* **Provided material**
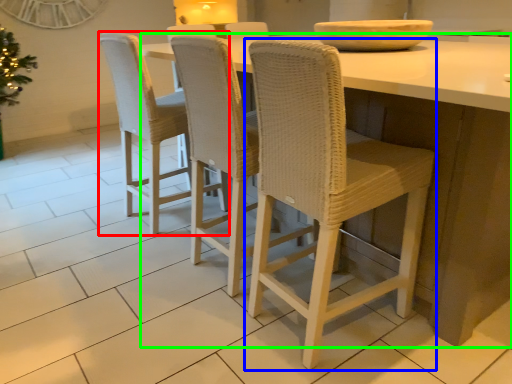
Question: Which object is the closest to the chair (highlighted by a red box)? Choose among these: chair (highlighted by a blue box) or table (highlighted by a green box).

Choices:
 (A) chair
 (B) table

Answer: (A)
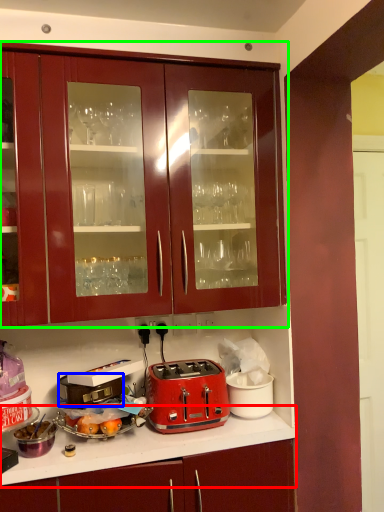
Question: Based on their relative distances, which object is farther from countertop (highlighted by a red box)? Choose from appliance (highlighted by a blue box) and cabinetry (highlighted by a green box).

Choices:
 (A) appliance
 (B) cabinetry

Answer: (B)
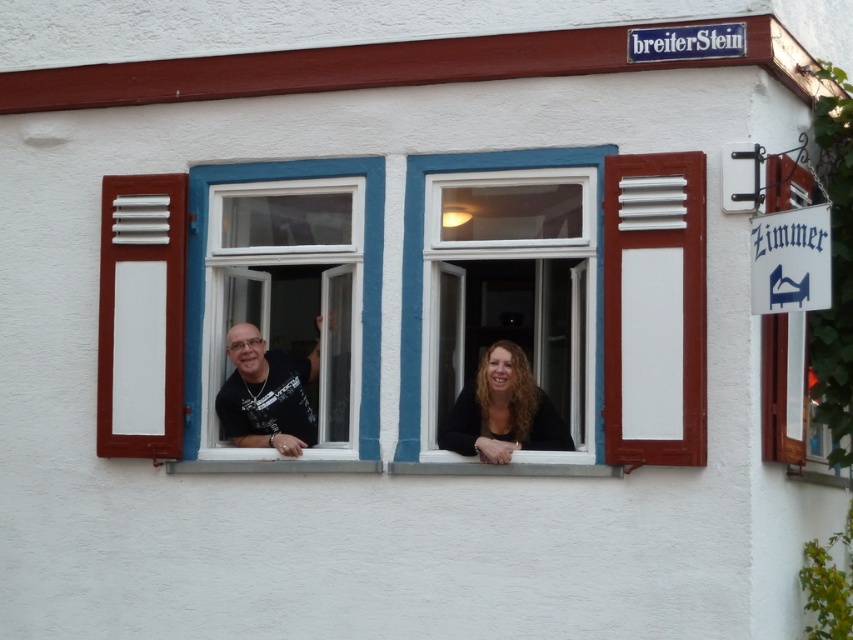
Question: Based on their relative distances, which object is farther from the white plastic window at center?

Choices:
 (A) white wooden window at center
 (B) dark brown hair at center

Answer: (B)

Question: Among these objects, which one is nearest to the camera?

Choices:
 (A) matte black shirt at center
 (B) black matte couple at center
 (C) white plastic window at center
 (D) white wooden window at center

Answer: (D)

Question: Is black matte couple at center in front of matte black shirt at center?

Choices:
 (A) no
 (B) yes

Answer: (A)

Question: Is black matte couple at center closer to the viewer compared to white plastic window at center?

Choices:
 (A) yes
 (B) no

Answer: (B)

Question: Observing the image, what is the correct spatial positioning of white wooden signboard at right in reference to dark brown hair at center?

Choices:
 (A) below
 (B) above

Answer: (B)

Question: Which of the following is the closest to the observer?

Choices:
 (A) dark brown hair at center
 (B) black matte couple at center

Answer: (A)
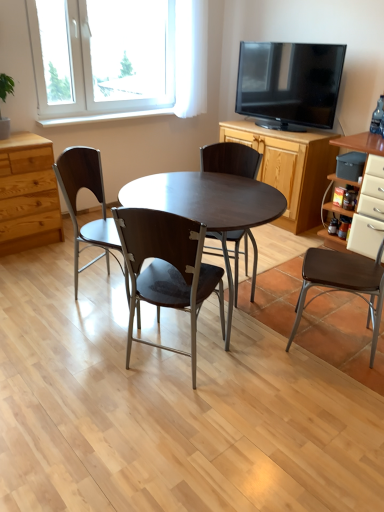
Question: Based on their positions, is white glossy cabinet at right, positioned as the first cabinetry in right-to-left order, located to the left or right of wooden cabinet at center right, which appears as the first cabinetry when viewed from the left?

Choices:
 (A) left
 (B) right

Answer: (B)

Question: From a real-world perspective, is white glossy cabinet at right, positioned as the first cabinetry in right-to-left order, physically located above or below wooden cabinet at center right, which appears as the first cabinetry when viewed from the left?

Choices:
 (A) below
 (B) above

Answer: (B)

Question: Which of these objects is positioned farthest from the transparent glass window at upper left?

Choices:
 (A) matte brown chair at left, acting as the 4th chair starting from the right
 (B) brown leather chair at right, the fourth chair from the left
 (C) matte dark wood table at center
 (D) black glossy tv at upper right
 (E) wooden cabinet at center right, marked as the 2th cabinetry in a right-to-left arrangement

Answer: (B)

Question: Estimate the real-world distances between objects in this image. Which object is farther from the dark brown wood chair at center, which is the 3th chair in left-to-right order?

Choices:
 (A) matte brown chair at center, which is counted as the third chair, starting from the right
 (B) matte brown chair at left, acting as the 4th chair starting from the right
 (C) brown leather chair at right, the first chair from the right
 (D) wooden cabinet at center right, marked as the 2th cabinetry in a right-to-left arrangement
 (E) light brown wood chest of drawers at left

Answer: (E)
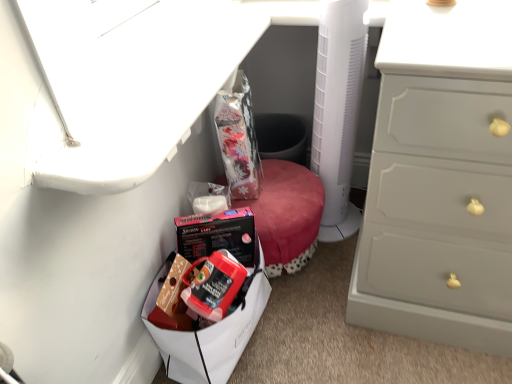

* **Brief**
Format all of the lines above as a JSON list of strings, one string per line, omitting blank lines. Leave the pictures out.

* **Exercise response**
[
  "Question: Which object is the closest to the chair (highlighted by a red box)? Choose among these: chair (highlighted by a blue box) or table (highlighted by a green box).",
  "Choices:",
  " (A) chair",
  " (B) table",
  "Answer: (A)",
  "Question: Based on their relative distances, which object is farther from countertop (highlighted by a red box)? Choose from appliance (highlighted by a blue box) and cabinetry (highlighted by a green box).",
  "Choices:",
  " (A) appliance",
  " (B) cabinetry",
  "Answer: (B)",
  "Question: Based on their relative distances, which object is farther from the white plastic window at center?",
  "Choices:",
  " (A) white wooden window at center",
  " (B) dark brown hair at center",
  "Answer: (B)",
  "Question: Among these objects, which one is nearest to the camera?",
  "Choices:",
  " (A) matte black shirt at center",
  " (B) black matte couple at center",
  " (C) white plastic window at center",
  " (D) white wooden window at center",
  "Answer: (D)",
  "Question: Is black matte couple at center in front of matte black shirt at center?",
  "Choices:",
  " (A) no",
  " (B) yes",
  "Answer: (A)",
  "Question: Is black matte couple at center closer to the viewer compared to white plastic window at center?",
  "Choices:",
  " (A) yes",
  " (B) no",
  "Answer: (B)",
  "Question: Observing the image, what is the correct spatial positioning of white wooden signboard at right in reference to dark brown hair at center?",
  "Choices:",
  " (A) below",
  " (B) above",
  "Answer: (B)",
  "Question: Which of the following is the closest to the observer?",
  "Choices:",
  " (A) dark brown hair at center",
  " (B) black matte couple at center",
  "Answer: (A)",
  "Question: Based on their positions, is white glossy cabinet at right, positioned as the first cabinetry in right-to-left order, located to the left or right of wooden cabinet at center right, which appears as the first cabinetry when viewed from the left?",
  "Choices:",
  " (A) left",
  " (B) right",
  "Answer: (B)",
  "Question: From a real-world perspective, is white glossy cabinet at right, positioned as the first cabinetry in right-to-left order, physically located above or below wooden cabinet at center right, which appears as the first cabinetry when viewed from the left?",
  "Choices:",
  " (A) below",
  " (B) above",
  "Answer: (B)",
  "Question: Which of these objects is positioned farthest from the transparent glass window at upper left?",
  "Choices:",
  " (A) matte brown chair at left, acting as the 4th chair starting from the right",
  " (B) brown leather chair at right, the fourth chair from the left",
  " (C) matte dark wood table at center",
  " (D) black glossy tv at upper right",
  " (E) wooden cabinet at center right, marked as the 2th cabinetry in a right-to-left arrangement",
  "Answer: (B)",
  "Question: Estimate the real-world distances between objects in this image. Which object is farther from the dark brown wood chair at center, which is the 3th chair in left-to-right order?",
  "Choices:",
  " (A) matte brown chair at center, which is counted as the third chair, starting from the right",
  " (B) matte brown chair at left, acting as the 4th chair starting from the right",
  " (C) brown leather chair at right, the first chair from the right",
  " (D) wooden cabinet at center right, marked as the 2th cabinetry in a right-to-left arrangement",
  " (E) light brown wood chest of drawers at left",
  "Answer: (E)"
]